What this task involves
The required answer is a copy of each line in the entries below that includes "orange".
** Dataset excerpts follows **
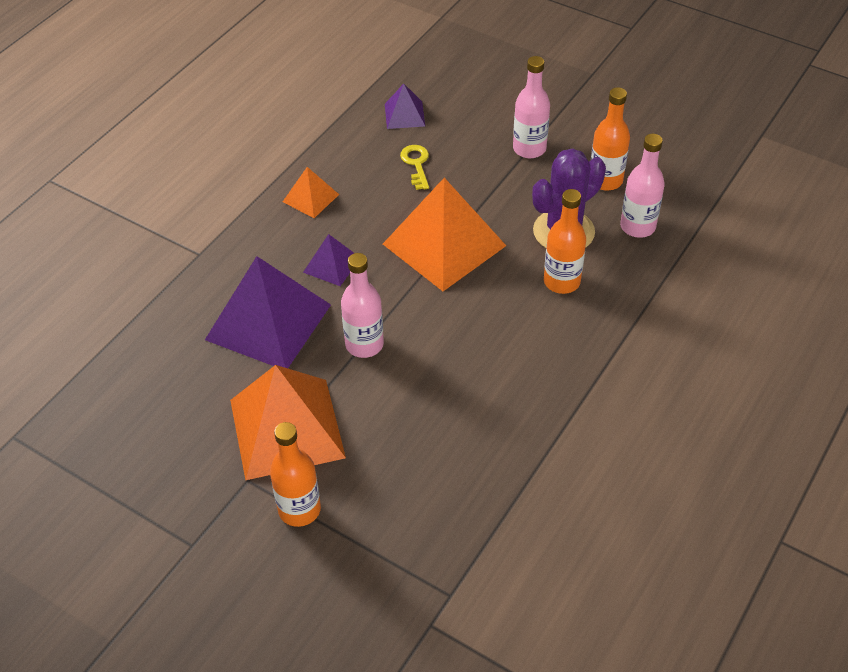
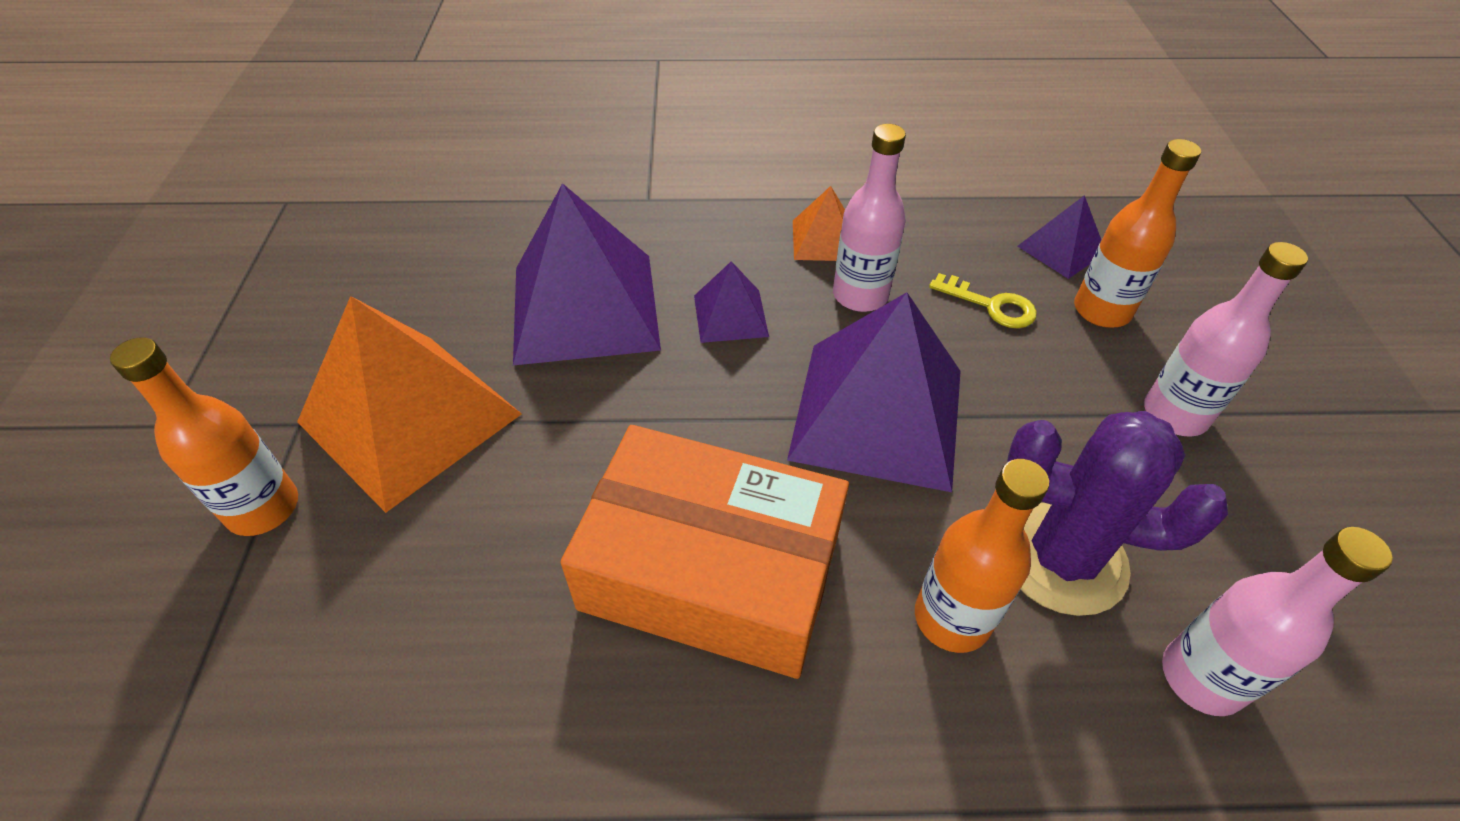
camera: 55 degrees right, 0 degrees up
(364, 344) = (614, 422): pink bottle -> pink bottle (860, 295)
(416, 164) = (991, 305): yellow key -> yellow key turned 75 degrees clockwise
(444, 245) = (877, 413): orange pyramid -> purple pyramid
(479, 347) = (711, 570): none -> orange box
(605, 180) = (1242, 559): orange bottle -> orange bottle (1101, 311)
** End of Dataset excerpts **
Exercise answer
(444, 245) = (877, 413): orange pyramid -> purple pyramid
(479, 347) = (711, 570): none -> orange box
(605, 180) = (1242, 559): orange bottle -> orange bottle (1101, 311)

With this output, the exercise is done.